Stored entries
• • •
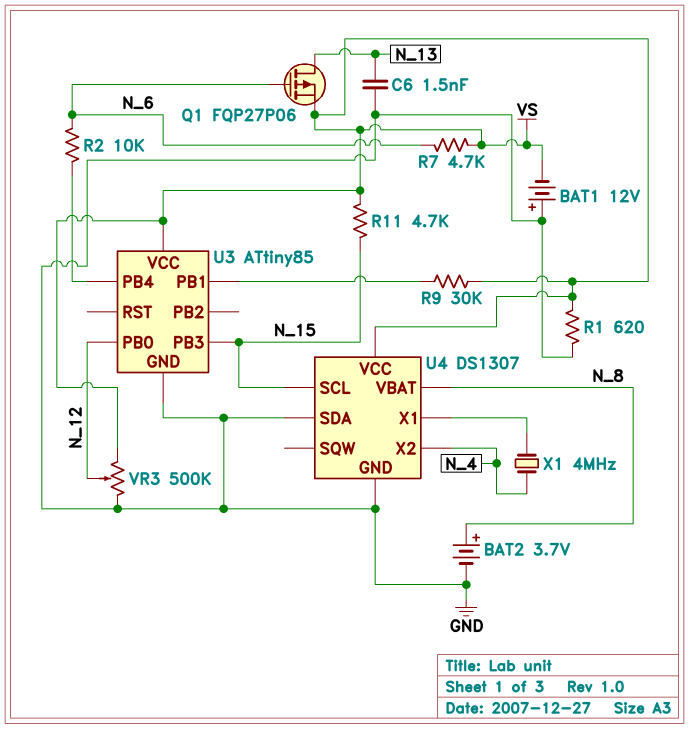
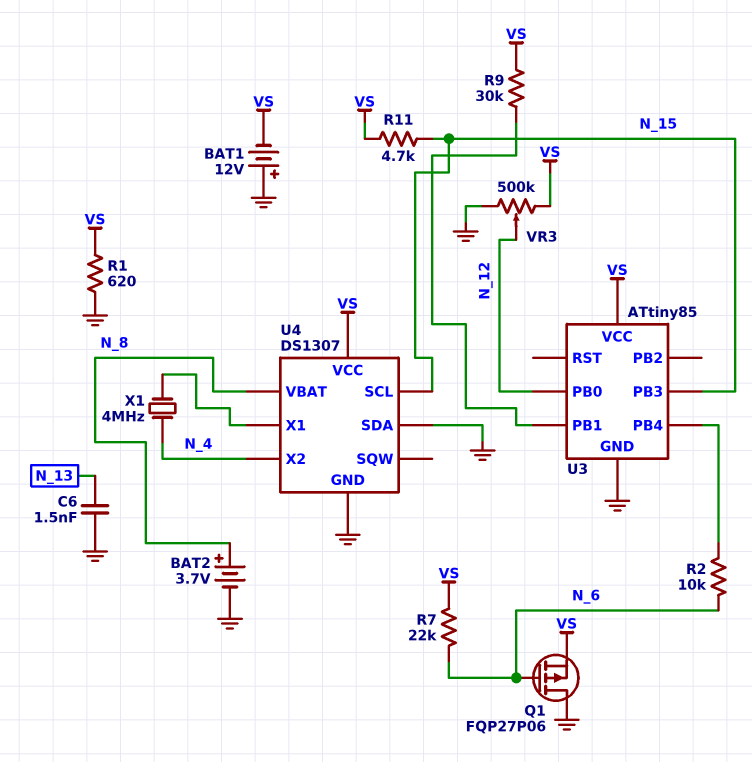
Q1: PMOS FQP27P06 (G N_6, D N_13, S VS) -> PMOS FQP27P06 (G N_6, D GND, S VS)
R7: 4.7k (N_6, VS) -> 22k (N_6, VS)

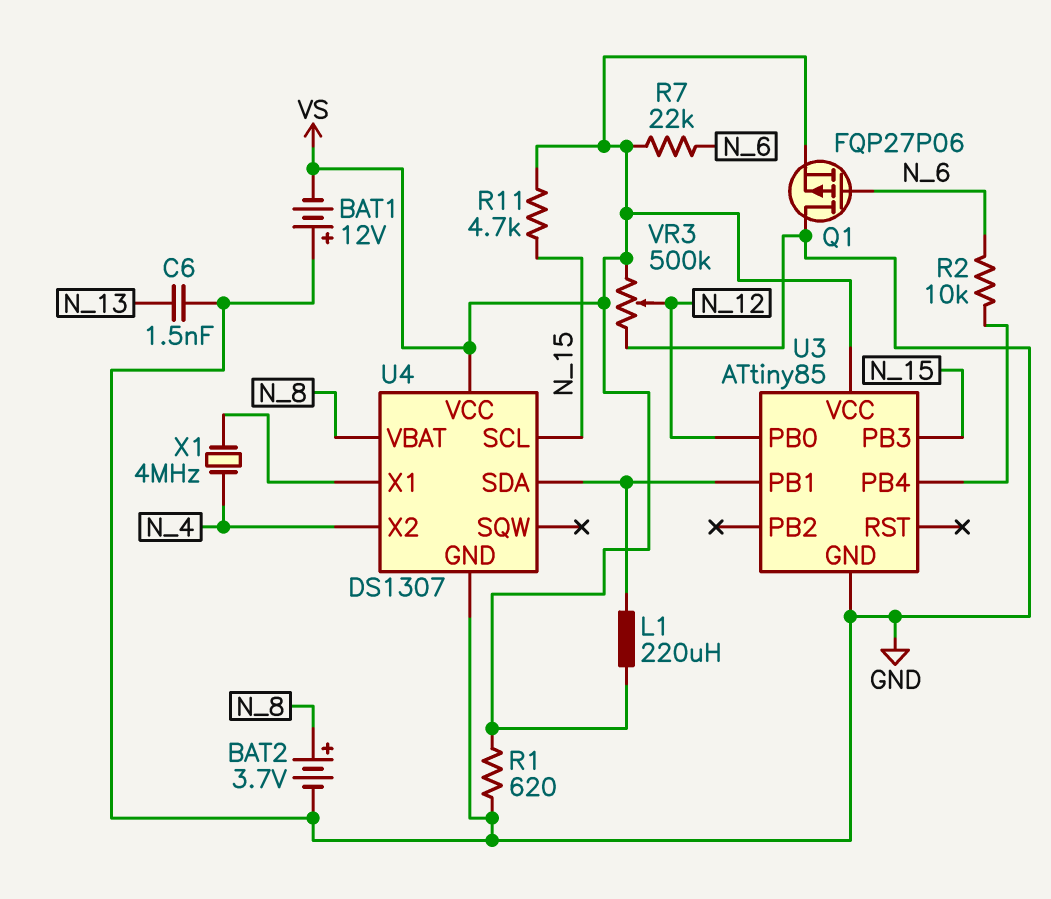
L1: none -> 220uH (U3/PB1, VS)
R9: 30k (U3/PB1, VS) -> none
U4 pin SDA: GND -> U3/PB1

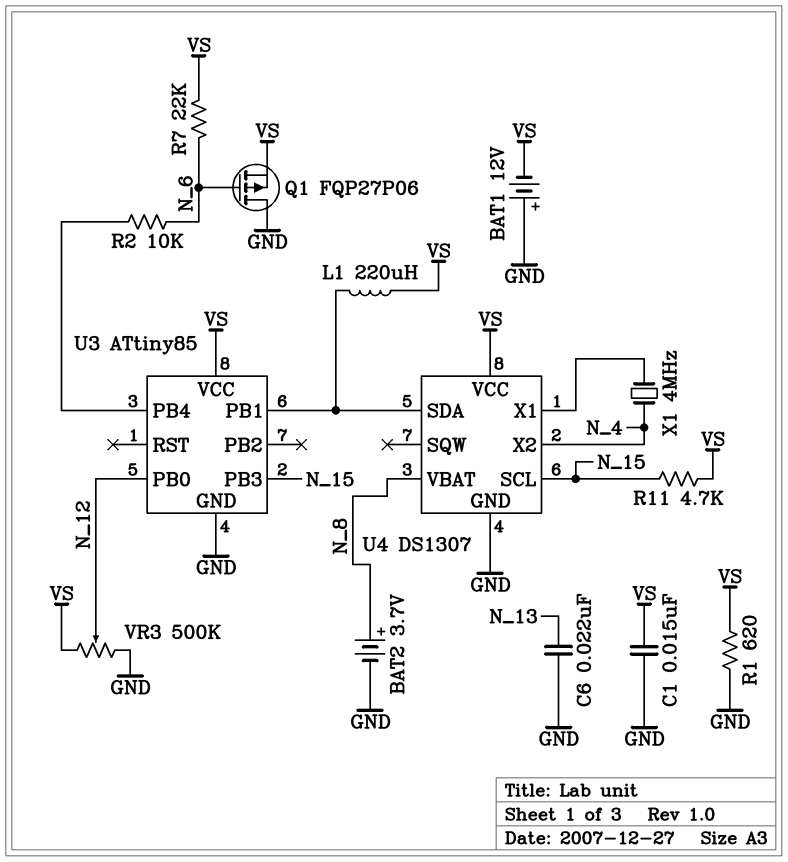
C1: none -> 15nF (GND, VS)
C6: 1.5nF (GND, N_13) -> 22nF (GND, N_13)

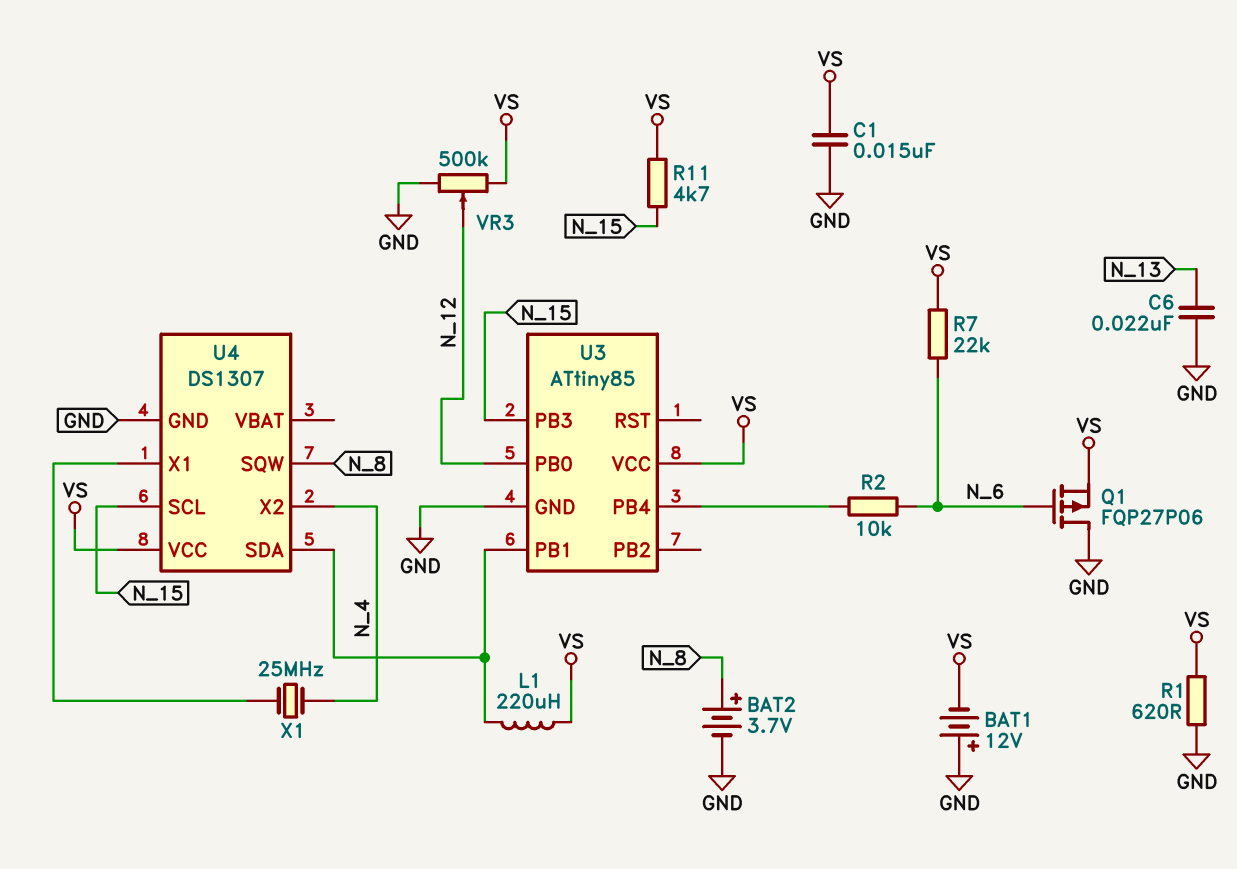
U4 pin SQW: none -> N_8
U4 pin VBAT: N_8 -> none
X1: 4MHz (N_4, U4/X1) -> 25MHz (N_4, U4/X1)

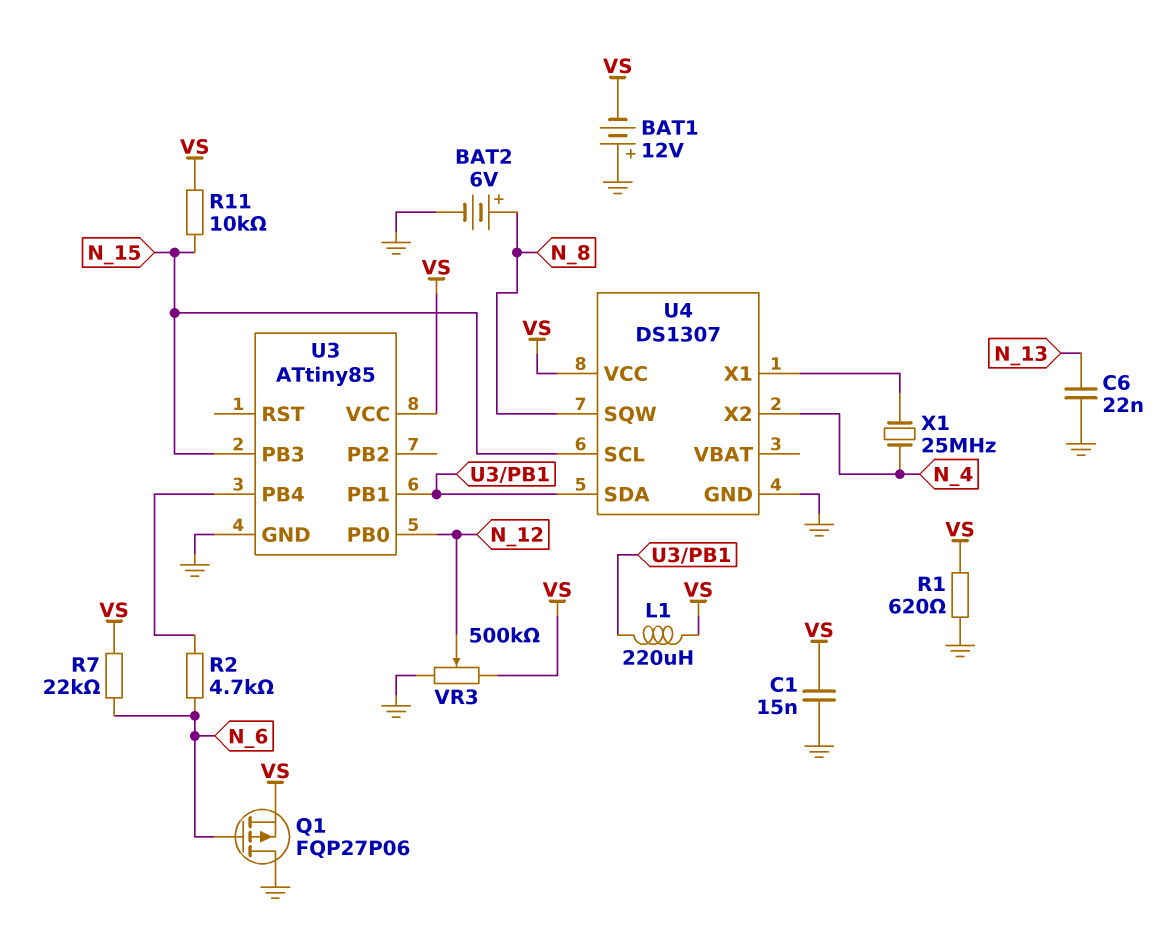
BAT2: 3.7V (plus N_8, minus GND) -> 6V (plus N_8, minus GND)
R2: 10k (N_6, U3/PB4) -> 4.7k (N_6, U3/PB4)
R11: 4.7k (N_15, VS) -> 10k (N_15, VS)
• • •
* _Problem statement_
Retype the lines above exactly as they appear, from the line containing "L1: none -> 220uH (U3/PB1, VS)" through the line containing "R2: 10k (N_6, U3/PB4) -> 4.7k (N_6, U3/PB4)", and leave out any pictures.

* _Result for this exercise_
L1: none -> 220uH (U3/PB1, VS)
R9: 30k (U3/PB1, VS) -> none
U4 pin SDA: GND -> U3/PB1

C1: none -> 15nF (GND, VS)
C6: 1.5nF (GND, N_13) -> 22nF (GND, N_13)

U4 pin SQW: none -> N_8
U4 pin VBAT: N_8 -> none
X1: 4MHz (N_4, U4/X1) -> 25MHz (N_4, U4/X1)

BAT2: 3.7V (plus N_8, minus GND) -> 6V (plus N_8, minus GND)
R2: 10k (N_6, U3/PB4) -> 4.7k (N_6, U3/PB4)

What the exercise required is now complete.